When you copy from the entries that follow, take only the lines from the one with "R3: 3.6k (3V3, ADC) -> 3.6k (3V3, RESET)" down to the one with "D2: diode 1N4007", keeping both ends and dropping every picture.
Data provided Start Marker
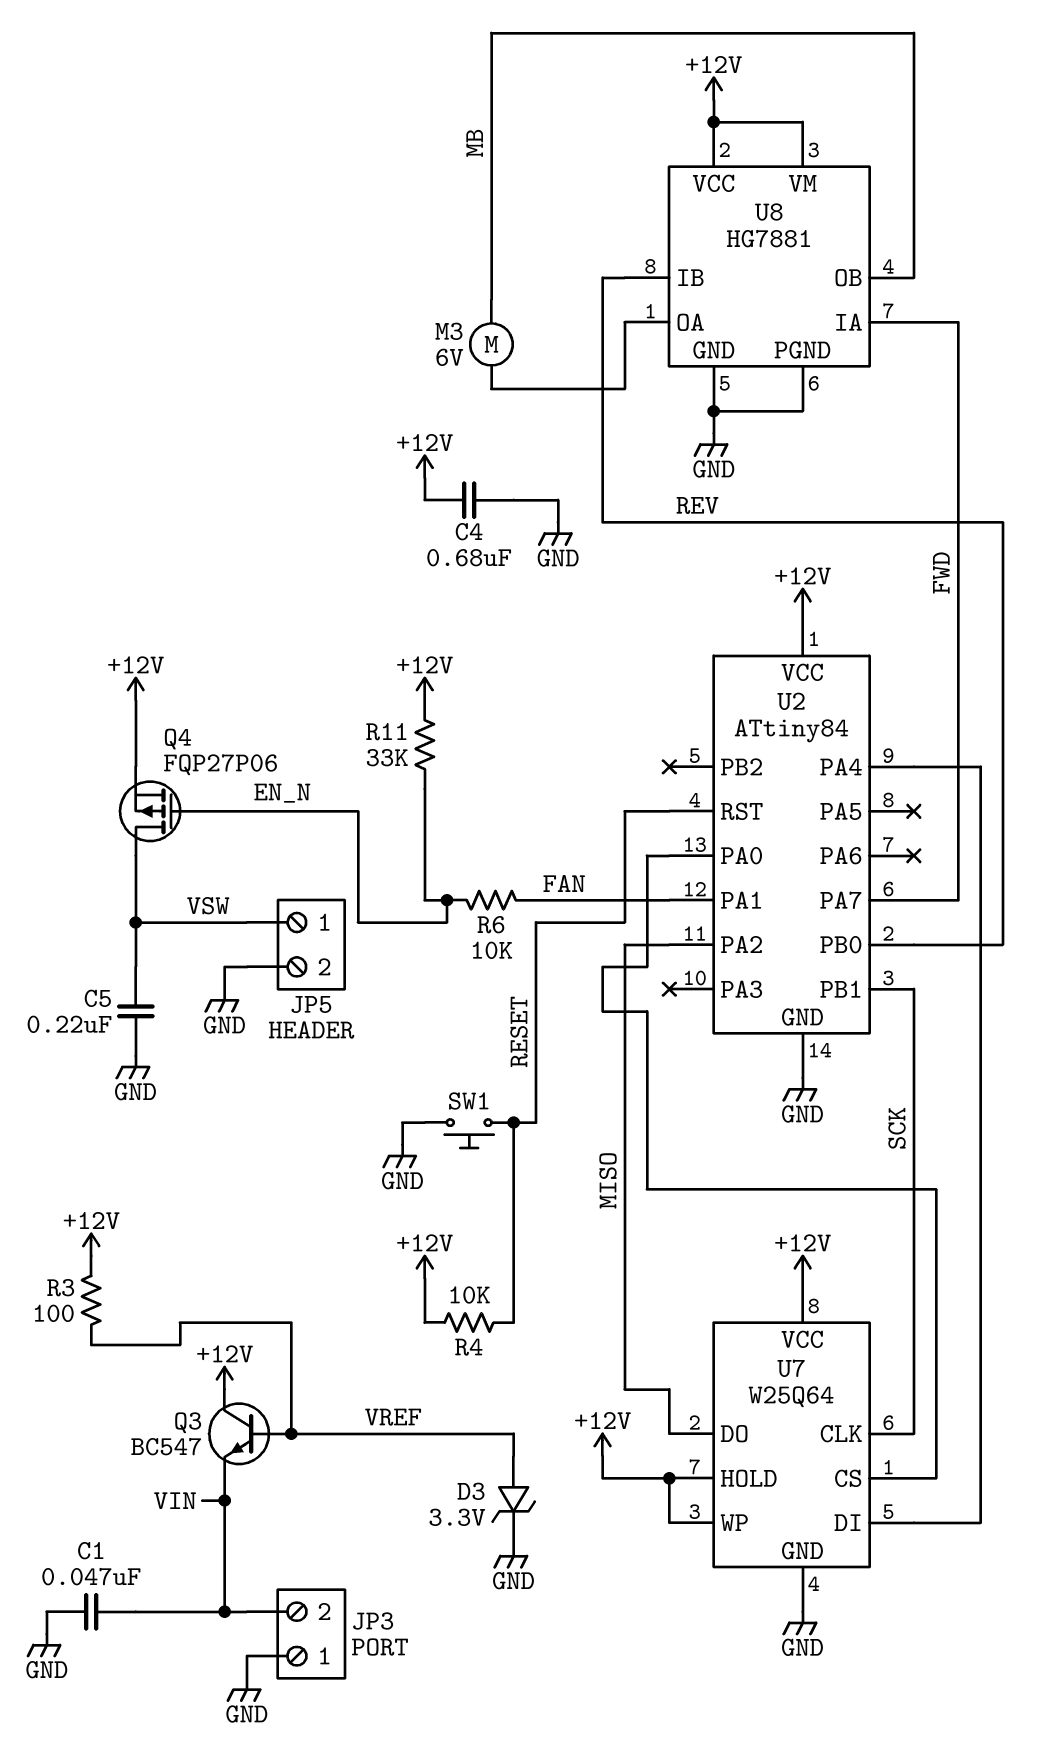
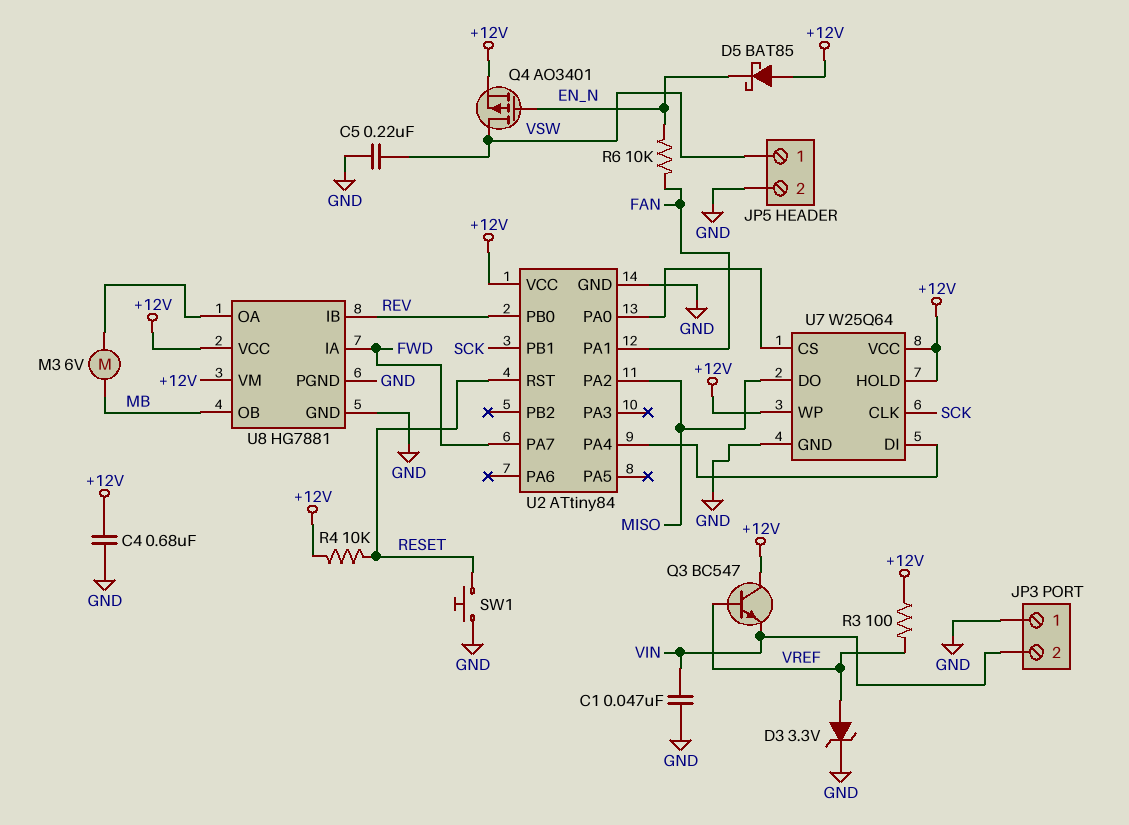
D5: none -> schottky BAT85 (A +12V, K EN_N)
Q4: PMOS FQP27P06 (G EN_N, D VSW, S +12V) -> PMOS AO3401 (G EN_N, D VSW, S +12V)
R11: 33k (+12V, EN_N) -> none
Data provided End Marker
Data provided Start Marker
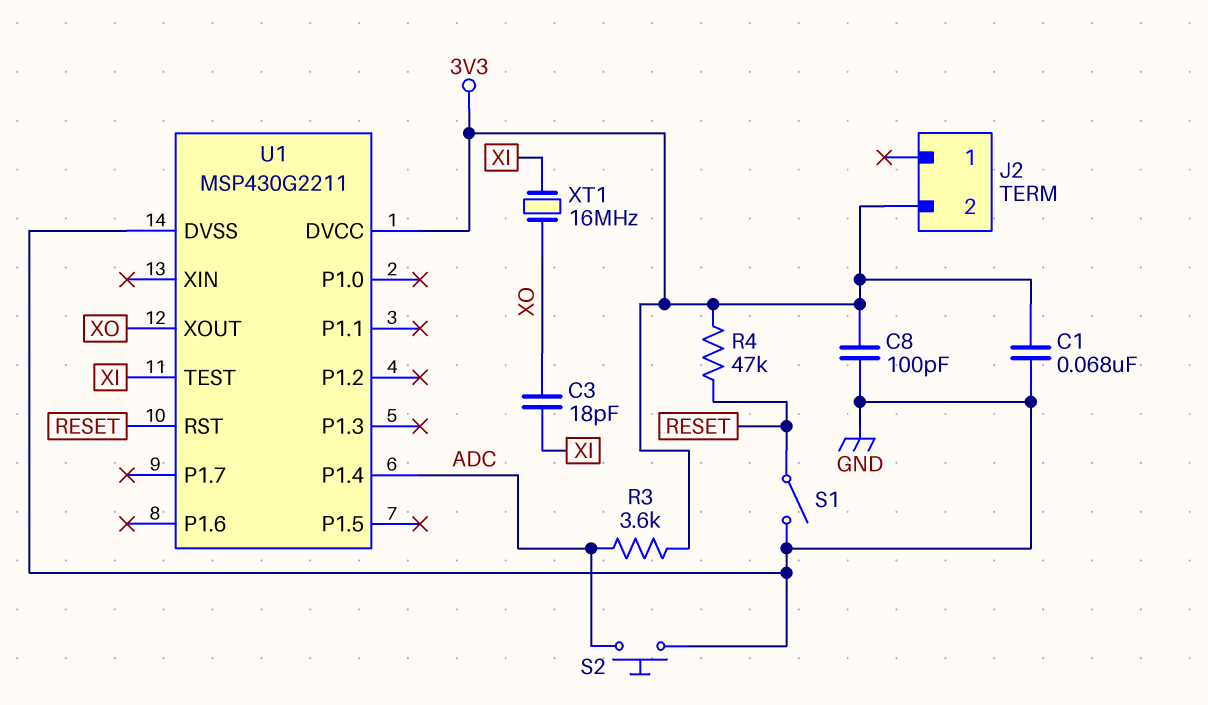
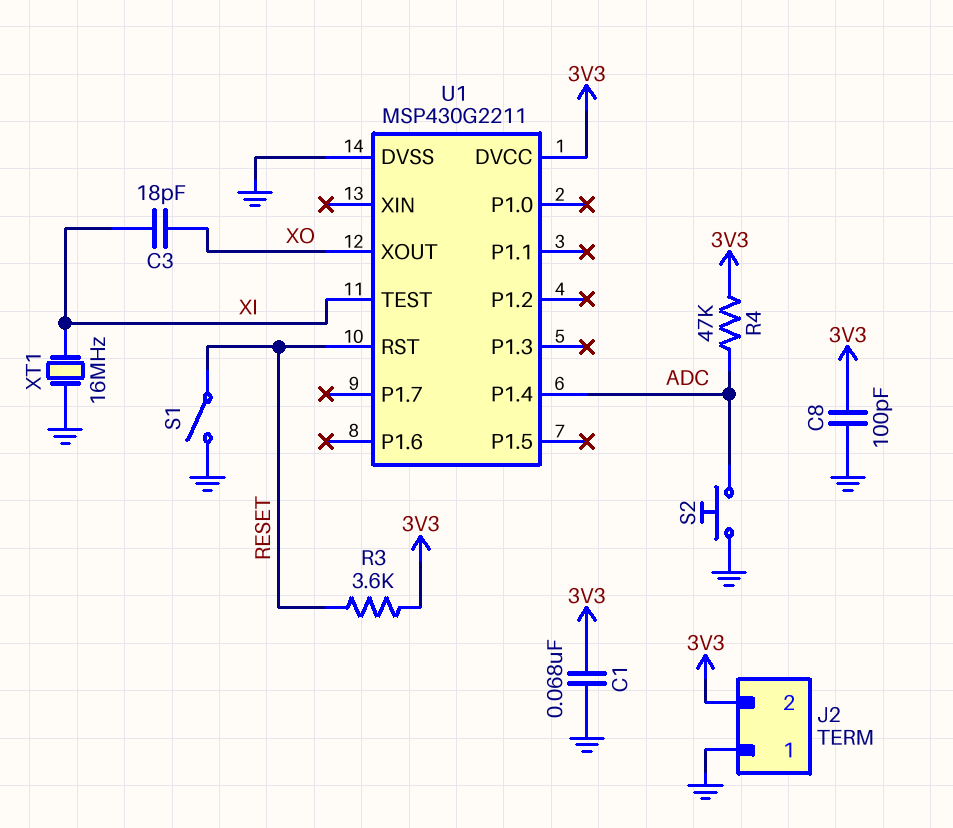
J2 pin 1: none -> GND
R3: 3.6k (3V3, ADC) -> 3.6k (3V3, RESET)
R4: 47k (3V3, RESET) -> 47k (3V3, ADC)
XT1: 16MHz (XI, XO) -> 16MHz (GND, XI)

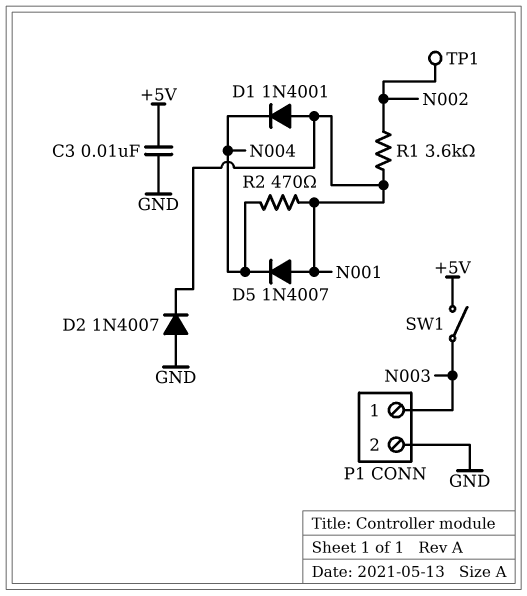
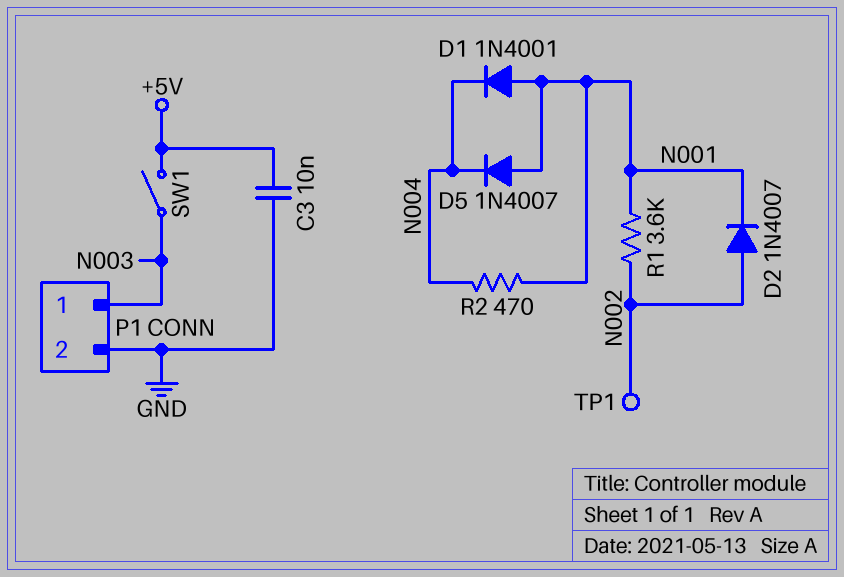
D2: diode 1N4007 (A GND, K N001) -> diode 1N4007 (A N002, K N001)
Data provided End Marker
## Answer to the exercise
R3: 3.6k (3V3, ADC) -> 3.6k (3V3, RESET)
R4: 47k (3V3, RESET) -> 47k (3V3, ADC)
XT1: 16MHz (XI, XO) -> 16MHz (GND, XI)

D2: diode 1N4007 (A GND, K N001) -> diode 1N4007 (A N002, K N001)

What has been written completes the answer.